### EXERCISE OBJECTIVE
Search the data for the string "SERVO" and extract every line where it appears.

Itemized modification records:
= = =
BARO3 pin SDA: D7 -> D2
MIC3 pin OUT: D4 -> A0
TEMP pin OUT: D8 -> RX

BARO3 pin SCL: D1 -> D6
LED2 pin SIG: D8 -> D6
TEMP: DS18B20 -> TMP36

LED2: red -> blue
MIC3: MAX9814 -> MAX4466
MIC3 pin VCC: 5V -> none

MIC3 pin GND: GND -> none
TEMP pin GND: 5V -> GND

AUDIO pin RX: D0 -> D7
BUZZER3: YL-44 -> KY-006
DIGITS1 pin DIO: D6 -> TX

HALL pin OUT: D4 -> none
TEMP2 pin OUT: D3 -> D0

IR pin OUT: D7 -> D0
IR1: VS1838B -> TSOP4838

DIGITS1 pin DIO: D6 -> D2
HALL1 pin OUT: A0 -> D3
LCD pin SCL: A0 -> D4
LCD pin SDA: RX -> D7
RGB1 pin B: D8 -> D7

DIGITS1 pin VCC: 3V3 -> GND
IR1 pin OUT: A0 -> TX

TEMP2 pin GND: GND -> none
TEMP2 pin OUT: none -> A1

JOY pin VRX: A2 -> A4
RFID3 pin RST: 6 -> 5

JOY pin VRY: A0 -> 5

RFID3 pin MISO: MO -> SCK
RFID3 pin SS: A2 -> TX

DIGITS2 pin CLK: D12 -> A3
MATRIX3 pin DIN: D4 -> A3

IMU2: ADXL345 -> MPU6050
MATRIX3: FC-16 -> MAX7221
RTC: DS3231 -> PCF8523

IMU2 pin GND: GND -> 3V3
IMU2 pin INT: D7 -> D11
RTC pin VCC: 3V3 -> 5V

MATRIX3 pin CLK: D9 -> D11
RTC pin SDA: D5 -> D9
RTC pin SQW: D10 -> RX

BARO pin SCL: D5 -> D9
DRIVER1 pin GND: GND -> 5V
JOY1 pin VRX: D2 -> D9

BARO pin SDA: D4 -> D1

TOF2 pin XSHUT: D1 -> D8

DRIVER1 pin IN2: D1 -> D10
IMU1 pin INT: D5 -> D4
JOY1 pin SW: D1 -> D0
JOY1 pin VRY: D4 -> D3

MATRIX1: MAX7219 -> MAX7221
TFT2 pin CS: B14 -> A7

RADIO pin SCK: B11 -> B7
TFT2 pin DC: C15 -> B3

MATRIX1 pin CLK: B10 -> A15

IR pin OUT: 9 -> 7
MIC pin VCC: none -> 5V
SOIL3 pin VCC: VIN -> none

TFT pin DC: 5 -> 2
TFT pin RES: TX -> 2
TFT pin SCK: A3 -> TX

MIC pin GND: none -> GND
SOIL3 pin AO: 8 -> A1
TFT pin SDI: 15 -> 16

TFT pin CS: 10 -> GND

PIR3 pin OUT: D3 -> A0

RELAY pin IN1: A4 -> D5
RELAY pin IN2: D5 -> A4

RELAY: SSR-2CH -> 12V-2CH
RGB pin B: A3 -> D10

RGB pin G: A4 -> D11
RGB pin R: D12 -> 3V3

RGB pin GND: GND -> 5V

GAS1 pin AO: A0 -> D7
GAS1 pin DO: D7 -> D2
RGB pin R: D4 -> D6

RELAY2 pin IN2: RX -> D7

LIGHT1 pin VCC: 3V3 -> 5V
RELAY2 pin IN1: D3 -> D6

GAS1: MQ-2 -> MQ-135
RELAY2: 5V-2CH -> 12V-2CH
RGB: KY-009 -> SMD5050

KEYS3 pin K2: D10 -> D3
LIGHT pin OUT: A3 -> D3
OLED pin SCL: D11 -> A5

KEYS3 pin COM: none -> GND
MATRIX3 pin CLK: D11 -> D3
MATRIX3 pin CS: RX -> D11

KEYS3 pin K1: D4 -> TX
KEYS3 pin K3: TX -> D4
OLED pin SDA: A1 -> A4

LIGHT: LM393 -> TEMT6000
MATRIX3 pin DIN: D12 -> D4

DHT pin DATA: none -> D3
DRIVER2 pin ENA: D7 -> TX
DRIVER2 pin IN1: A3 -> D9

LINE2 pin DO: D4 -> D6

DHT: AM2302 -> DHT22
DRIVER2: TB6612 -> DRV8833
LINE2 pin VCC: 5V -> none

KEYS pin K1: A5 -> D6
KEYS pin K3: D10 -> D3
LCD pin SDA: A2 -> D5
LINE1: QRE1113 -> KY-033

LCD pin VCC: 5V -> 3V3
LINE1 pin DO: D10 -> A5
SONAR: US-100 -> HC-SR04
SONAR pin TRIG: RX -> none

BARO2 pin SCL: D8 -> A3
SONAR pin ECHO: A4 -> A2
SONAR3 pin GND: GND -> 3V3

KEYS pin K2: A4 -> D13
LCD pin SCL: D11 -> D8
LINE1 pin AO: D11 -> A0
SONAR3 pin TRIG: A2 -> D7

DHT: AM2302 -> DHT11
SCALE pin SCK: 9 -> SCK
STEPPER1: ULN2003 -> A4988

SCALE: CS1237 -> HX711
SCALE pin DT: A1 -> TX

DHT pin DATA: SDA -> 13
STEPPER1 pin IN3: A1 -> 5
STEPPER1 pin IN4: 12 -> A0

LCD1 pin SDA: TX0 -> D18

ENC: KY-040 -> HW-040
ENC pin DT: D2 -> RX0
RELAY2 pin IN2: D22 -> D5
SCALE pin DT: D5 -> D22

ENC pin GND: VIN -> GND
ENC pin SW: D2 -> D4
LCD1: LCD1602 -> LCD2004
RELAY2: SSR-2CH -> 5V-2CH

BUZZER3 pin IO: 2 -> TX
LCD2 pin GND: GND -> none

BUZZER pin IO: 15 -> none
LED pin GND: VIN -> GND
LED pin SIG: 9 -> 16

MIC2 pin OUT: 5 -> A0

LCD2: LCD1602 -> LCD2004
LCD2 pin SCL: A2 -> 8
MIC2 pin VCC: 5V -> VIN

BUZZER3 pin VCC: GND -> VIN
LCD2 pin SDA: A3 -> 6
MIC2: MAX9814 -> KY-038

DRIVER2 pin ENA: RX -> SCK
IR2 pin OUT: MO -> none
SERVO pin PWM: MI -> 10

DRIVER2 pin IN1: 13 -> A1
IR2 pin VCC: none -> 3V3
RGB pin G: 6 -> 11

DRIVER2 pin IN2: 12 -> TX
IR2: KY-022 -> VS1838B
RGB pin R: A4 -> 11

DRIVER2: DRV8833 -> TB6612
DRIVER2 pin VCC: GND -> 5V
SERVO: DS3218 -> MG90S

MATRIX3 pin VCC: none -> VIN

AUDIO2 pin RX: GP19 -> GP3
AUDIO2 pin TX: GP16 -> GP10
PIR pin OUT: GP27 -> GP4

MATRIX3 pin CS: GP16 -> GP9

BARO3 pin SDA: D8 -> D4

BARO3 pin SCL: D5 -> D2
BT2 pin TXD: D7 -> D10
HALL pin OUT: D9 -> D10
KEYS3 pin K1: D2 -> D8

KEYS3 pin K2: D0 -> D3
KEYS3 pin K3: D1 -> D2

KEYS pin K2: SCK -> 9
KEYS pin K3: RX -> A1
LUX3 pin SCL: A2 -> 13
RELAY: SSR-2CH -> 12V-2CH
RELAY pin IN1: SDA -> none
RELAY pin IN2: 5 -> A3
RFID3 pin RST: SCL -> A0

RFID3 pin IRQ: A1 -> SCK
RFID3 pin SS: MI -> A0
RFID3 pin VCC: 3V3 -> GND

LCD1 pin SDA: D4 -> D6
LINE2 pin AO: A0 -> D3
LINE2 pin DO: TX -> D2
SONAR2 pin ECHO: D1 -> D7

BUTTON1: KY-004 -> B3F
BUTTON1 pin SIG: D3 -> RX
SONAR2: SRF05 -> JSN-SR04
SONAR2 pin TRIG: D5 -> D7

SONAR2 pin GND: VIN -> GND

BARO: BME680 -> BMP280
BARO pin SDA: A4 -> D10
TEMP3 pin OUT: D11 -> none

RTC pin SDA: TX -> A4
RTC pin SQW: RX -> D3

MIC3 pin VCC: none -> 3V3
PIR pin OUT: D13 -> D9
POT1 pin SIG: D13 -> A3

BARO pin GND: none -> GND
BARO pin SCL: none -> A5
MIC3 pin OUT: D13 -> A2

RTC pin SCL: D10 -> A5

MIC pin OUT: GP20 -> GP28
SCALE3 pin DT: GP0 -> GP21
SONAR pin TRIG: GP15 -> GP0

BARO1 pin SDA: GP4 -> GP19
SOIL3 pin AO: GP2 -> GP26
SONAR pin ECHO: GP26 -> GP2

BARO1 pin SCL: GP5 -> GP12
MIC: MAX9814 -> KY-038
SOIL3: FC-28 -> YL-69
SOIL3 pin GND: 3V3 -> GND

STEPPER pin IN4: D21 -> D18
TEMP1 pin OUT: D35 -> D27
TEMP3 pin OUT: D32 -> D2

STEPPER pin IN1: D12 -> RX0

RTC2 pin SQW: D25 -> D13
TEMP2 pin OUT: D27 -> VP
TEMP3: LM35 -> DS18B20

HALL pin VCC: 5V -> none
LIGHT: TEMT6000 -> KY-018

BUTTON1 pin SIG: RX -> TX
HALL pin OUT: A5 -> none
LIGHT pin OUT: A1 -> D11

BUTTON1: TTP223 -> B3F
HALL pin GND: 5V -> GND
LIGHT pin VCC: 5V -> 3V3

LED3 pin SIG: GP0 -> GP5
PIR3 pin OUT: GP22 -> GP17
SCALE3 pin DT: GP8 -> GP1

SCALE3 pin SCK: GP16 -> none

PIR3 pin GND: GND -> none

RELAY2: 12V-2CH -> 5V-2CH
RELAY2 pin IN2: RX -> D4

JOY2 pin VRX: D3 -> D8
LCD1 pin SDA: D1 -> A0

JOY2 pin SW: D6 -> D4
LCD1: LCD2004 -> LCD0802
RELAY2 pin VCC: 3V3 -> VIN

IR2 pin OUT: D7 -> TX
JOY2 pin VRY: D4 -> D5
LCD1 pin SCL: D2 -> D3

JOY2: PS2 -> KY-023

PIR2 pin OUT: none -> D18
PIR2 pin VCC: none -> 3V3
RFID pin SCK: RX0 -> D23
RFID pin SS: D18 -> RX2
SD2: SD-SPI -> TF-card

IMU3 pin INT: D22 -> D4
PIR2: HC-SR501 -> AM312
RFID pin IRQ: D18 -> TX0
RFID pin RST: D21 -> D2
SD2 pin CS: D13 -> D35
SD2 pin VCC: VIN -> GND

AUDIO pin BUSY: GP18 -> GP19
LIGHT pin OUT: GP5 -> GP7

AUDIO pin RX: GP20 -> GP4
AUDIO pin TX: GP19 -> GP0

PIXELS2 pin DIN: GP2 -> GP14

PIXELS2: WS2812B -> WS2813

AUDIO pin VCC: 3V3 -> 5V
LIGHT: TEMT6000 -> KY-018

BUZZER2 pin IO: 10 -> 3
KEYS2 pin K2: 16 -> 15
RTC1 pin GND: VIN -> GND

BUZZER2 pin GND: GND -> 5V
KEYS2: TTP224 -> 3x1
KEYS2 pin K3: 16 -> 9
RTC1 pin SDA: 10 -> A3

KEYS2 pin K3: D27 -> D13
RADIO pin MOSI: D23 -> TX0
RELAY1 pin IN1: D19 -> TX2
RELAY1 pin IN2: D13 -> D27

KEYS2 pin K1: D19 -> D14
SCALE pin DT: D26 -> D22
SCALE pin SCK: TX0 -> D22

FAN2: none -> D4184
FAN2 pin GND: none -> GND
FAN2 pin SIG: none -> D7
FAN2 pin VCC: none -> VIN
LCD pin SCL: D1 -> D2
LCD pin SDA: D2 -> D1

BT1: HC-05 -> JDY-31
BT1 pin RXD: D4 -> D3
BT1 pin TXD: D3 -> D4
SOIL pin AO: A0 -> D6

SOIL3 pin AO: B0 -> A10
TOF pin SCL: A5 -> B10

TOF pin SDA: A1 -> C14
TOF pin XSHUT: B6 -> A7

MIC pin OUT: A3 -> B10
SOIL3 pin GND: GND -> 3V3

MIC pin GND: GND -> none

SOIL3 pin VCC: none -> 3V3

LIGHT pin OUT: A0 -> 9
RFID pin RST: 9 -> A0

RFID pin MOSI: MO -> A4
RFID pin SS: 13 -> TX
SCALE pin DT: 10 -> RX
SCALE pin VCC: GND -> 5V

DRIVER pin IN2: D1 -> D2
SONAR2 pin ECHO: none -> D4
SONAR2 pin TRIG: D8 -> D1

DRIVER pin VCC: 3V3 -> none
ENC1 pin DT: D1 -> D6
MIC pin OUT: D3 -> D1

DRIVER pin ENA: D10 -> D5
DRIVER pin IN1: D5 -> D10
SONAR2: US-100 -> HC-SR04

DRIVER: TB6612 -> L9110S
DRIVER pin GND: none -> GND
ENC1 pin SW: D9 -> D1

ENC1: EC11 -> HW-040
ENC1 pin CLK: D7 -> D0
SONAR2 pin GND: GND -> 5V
= = =
### EXERCISE ANSWER
SERVO pin PWM: MI -> 10
SERVO: DS3218 -> MG90S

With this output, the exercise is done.